> _DATA TO PROCESS_
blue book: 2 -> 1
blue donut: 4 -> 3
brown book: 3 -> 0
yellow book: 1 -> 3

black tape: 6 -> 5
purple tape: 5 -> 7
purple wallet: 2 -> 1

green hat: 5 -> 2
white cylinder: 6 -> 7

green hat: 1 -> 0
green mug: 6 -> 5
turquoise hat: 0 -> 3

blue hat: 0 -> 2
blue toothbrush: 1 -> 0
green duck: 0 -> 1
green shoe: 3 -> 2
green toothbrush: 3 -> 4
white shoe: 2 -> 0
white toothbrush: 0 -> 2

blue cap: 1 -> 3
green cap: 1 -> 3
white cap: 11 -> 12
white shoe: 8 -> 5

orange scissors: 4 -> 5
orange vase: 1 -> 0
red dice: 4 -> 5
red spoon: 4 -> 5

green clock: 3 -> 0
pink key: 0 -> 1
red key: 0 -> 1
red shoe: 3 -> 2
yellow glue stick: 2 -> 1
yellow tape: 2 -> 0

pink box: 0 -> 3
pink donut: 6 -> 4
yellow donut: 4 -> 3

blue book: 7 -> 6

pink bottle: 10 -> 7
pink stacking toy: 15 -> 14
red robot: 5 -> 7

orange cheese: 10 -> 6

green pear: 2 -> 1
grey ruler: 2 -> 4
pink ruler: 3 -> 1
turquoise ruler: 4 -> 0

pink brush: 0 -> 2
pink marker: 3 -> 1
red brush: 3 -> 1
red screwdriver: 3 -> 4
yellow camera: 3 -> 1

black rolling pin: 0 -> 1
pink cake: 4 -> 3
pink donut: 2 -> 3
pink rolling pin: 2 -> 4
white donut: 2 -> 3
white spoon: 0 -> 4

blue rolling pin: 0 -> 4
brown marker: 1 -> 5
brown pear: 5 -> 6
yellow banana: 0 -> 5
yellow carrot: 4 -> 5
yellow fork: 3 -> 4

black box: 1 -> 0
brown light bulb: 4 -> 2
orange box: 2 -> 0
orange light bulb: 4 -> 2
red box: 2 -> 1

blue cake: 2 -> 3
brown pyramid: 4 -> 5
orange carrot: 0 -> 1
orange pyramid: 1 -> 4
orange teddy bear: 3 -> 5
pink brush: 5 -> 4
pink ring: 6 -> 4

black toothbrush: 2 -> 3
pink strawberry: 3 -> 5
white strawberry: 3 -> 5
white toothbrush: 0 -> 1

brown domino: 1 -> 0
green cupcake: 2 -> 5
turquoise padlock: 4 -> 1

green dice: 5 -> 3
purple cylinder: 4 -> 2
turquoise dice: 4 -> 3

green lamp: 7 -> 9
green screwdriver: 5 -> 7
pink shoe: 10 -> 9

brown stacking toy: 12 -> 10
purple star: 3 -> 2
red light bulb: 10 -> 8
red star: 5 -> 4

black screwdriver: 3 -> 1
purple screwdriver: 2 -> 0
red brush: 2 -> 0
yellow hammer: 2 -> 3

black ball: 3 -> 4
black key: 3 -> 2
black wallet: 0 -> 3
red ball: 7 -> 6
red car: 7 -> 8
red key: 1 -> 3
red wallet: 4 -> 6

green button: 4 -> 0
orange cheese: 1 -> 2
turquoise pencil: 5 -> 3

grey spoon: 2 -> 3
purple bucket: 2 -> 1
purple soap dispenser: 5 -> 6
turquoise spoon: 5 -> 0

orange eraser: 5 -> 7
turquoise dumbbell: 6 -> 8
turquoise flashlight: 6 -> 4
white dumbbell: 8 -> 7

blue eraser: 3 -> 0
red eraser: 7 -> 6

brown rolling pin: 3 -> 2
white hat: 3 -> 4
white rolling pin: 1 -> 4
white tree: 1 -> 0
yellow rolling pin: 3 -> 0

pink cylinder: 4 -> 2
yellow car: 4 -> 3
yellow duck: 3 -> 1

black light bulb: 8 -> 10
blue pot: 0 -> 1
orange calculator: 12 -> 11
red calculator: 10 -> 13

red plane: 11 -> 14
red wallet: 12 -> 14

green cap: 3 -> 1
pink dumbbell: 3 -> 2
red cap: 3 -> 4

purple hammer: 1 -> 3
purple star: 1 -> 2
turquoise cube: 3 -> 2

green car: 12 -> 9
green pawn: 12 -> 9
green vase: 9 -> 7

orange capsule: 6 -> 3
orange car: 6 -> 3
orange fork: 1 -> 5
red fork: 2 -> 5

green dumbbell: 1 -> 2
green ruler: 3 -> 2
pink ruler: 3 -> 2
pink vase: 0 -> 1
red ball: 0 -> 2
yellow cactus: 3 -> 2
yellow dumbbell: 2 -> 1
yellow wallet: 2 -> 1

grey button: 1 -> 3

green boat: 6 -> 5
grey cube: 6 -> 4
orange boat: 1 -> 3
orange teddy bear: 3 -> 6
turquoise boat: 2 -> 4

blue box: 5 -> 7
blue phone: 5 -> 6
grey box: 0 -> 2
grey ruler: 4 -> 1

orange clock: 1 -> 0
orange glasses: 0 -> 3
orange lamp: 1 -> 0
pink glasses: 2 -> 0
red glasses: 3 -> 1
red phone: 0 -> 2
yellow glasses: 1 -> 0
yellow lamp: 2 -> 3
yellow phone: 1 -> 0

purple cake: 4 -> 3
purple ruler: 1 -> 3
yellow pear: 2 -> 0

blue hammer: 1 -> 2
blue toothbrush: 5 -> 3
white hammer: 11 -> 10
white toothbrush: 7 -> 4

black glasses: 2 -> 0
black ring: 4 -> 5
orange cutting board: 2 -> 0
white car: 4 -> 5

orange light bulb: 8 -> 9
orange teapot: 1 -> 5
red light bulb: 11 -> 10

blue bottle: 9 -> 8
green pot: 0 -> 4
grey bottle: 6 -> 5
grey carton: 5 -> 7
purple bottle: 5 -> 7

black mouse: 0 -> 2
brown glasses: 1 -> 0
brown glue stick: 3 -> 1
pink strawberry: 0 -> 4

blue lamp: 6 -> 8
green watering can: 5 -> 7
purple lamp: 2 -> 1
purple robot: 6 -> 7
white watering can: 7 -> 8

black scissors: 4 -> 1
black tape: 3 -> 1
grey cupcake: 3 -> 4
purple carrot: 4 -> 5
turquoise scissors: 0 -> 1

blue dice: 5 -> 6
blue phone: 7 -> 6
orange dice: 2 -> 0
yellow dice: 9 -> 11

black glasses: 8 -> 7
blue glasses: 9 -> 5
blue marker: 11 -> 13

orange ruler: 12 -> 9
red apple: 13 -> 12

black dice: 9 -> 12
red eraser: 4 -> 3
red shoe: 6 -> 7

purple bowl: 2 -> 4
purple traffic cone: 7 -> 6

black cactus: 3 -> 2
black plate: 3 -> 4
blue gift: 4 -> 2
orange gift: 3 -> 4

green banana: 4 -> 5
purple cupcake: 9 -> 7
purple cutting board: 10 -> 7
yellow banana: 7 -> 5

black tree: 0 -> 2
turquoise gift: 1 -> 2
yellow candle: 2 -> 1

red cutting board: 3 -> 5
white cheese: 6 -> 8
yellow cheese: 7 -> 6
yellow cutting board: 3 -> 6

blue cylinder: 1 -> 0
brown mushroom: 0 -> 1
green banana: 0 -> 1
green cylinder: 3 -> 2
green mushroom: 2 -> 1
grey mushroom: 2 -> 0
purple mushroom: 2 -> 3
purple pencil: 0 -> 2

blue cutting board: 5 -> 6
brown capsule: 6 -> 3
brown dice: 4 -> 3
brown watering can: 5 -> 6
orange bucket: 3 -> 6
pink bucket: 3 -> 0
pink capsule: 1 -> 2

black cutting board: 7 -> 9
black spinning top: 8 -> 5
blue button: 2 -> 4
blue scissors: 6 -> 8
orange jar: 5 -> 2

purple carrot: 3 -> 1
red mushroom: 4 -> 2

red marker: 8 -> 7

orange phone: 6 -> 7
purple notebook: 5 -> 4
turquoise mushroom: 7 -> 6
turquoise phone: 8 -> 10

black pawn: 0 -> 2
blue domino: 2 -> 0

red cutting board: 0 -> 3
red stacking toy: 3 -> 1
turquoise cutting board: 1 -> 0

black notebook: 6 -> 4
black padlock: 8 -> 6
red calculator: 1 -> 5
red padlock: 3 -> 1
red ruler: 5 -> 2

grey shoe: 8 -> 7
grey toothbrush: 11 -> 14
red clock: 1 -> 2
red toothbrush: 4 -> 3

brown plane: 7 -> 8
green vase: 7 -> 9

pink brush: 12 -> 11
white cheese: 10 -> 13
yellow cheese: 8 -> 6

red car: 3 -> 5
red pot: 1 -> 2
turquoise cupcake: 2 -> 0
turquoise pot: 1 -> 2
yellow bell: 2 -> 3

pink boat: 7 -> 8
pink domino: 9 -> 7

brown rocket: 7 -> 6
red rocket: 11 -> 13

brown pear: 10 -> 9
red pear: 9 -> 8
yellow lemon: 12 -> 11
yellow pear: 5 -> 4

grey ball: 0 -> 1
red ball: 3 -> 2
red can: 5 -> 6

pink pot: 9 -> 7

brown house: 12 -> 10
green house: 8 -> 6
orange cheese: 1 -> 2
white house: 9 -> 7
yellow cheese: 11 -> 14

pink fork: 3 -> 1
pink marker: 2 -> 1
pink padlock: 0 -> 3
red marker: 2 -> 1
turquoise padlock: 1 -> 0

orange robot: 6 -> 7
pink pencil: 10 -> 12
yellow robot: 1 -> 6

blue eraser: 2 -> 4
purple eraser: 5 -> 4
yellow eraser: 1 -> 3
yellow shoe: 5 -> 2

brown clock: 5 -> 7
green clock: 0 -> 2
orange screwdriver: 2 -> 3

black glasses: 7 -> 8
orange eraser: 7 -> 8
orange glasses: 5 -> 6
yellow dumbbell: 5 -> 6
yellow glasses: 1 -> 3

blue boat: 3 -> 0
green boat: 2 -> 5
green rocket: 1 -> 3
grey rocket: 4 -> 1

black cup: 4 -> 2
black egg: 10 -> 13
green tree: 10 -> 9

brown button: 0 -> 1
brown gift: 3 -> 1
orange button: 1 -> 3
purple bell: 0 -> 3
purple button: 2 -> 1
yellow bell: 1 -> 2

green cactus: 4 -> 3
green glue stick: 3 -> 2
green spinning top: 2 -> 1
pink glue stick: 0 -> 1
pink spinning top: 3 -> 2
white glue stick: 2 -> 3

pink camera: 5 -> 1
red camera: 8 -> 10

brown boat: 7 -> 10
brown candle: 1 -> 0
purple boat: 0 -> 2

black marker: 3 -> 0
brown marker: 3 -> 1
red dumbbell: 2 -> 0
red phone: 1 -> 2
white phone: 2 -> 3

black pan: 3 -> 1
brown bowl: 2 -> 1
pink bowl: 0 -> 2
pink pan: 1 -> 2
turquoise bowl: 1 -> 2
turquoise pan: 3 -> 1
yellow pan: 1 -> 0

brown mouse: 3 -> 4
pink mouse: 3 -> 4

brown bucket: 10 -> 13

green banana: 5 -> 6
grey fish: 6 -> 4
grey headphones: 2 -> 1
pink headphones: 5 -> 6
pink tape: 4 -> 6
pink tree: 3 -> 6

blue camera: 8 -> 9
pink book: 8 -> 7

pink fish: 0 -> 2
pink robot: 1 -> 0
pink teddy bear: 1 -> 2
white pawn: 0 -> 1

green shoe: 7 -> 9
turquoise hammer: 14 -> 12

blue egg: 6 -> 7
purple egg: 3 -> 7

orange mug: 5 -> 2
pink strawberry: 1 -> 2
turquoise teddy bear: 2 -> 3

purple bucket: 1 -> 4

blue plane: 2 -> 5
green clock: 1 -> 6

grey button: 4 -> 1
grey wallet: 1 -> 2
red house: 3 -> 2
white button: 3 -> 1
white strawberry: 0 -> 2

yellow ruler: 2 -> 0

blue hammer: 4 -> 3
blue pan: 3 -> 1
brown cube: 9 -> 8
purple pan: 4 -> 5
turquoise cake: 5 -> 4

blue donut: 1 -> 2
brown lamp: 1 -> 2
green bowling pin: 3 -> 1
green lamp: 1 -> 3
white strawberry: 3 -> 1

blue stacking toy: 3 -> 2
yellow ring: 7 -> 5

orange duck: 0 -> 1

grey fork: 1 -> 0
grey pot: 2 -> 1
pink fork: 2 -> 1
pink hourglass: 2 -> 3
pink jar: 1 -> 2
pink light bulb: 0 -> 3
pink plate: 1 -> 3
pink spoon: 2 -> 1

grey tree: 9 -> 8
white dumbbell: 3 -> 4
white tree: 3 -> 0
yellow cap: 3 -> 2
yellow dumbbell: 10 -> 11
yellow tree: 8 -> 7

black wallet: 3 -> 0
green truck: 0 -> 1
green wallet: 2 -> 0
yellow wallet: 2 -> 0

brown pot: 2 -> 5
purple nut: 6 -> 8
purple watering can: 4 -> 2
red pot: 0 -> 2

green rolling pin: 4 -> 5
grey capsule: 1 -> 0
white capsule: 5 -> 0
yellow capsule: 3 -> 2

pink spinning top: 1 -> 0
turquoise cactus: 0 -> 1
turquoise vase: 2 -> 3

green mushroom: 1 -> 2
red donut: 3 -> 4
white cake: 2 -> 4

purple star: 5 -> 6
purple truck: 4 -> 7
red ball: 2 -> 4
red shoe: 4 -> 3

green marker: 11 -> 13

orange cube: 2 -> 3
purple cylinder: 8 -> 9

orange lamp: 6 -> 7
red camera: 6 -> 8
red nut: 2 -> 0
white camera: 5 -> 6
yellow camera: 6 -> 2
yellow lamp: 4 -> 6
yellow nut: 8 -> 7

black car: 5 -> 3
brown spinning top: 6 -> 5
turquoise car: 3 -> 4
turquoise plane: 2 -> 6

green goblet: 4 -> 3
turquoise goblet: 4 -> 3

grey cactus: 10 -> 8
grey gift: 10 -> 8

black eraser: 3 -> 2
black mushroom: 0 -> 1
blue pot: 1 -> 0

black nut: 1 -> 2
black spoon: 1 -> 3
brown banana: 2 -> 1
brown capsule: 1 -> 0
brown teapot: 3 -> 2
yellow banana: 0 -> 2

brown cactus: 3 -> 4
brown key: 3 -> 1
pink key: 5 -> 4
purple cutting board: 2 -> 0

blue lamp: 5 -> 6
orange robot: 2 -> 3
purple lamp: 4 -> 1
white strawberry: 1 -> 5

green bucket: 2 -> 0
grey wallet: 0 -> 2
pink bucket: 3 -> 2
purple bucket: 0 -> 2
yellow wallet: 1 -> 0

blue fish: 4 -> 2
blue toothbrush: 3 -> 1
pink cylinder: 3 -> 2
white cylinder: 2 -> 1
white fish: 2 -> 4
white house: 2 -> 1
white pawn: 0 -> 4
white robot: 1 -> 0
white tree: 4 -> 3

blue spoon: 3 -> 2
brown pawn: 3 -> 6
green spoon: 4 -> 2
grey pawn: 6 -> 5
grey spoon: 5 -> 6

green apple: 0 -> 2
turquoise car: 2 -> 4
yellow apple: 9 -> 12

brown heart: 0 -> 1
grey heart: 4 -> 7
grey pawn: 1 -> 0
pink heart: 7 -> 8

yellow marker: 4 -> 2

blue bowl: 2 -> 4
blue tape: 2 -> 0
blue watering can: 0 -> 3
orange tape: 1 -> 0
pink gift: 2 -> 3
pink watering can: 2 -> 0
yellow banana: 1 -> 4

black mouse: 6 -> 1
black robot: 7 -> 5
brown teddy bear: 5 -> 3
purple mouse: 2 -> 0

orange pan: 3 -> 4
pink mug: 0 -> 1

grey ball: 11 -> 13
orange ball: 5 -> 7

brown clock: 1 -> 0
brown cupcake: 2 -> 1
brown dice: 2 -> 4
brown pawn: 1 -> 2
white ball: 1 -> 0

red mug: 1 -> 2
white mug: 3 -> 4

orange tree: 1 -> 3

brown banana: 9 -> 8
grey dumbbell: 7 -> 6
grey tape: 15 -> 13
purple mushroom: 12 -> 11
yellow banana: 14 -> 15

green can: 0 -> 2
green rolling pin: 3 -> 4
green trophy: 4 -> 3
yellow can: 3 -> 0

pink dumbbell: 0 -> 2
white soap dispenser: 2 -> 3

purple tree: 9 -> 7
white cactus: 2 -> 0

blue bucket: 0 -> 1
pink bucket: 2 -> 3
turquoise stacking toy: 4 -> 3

> _WHAT THE EXERCISE ASKS_
Above are the records; please copy exactly their first line and each line after it through the line containing "orange box: 2 -> 0", and no line after that.

> _SOLVED PROBLEM_
blue book: 2 -> 1
blue donut: 4 -> 3
brown book: 3 -> 0
yellow book: 1 -> 3

black tape: 6 -> 5
purple tape: 5 -> 7
purple wallet: 2 -> 1

green hat: 5 -> 2
white cylinder: 6 -> 7

green hat: 1 -> 0
green mug: 6 -> 5
turquoise hat: 0 -> 3

blue hat: 0 -> 2
blue toothbrush: 1 -> 0
green duck: 0 -> 1
green shoe: 3 -> 2
green toothbrush: 3 -> 4
white shoe: 2 -> 0
white toothbrush: 0 -> 2

blue cap: 1 -> 3
green cap: 1 -> 3
white cap: 11 -> 12
white shoe: 8 -> 5

orange scissors: 4 -> 5
orange vase: 1 -> 0
red dice: 4 -> 5
red spoon: 4 -> 5

green clock: 3 -> 0
pink key: 0 -> 1
red key: 0 -> 1
red shoe: 3 -> 2
yellow glue stick: 2 -> 1
yellow tape: 2 -> 0

pink box: 0 -> 3
pink donut: 6 -> 4
yellow donut: 4 -> 3

blue book: 7 -> 6

pink bottle: 10 -> 7
pink stacking toy: 15 -> 14
red robot: 5 -> 7

orange cheese: 10 -> 6

green pear: 2 -> 1
grey ruler: 2 -> 4
pink ruler: 3 -> 1
turquoise ruler: 4 -> 0

pink brush: 0 -> 2
pink marker: 3 -> 1
red brush: 3 -> 1
red screwdriver: 3 -> 4
yellow camera: 3 -> 1

black rolling pin: 0 -> 1
pink cake: 4 -> 3
pink donut: 2 -> 3
pink rolling pin: 2 -> 4
white donut: 2 -> 3
white spoon: 0 -> 4

blue rolling pin: 0 -> 4
brown marker: 1 -> 5
brown pear: 5 -> 6
yellow banana: 0 -> 5
yellow carrot: 4 -> 5
yellow fork: 3 -> 4

black box: 1 -> 0
brown light bulb: 4 -> 2
orange box: 2 -> 0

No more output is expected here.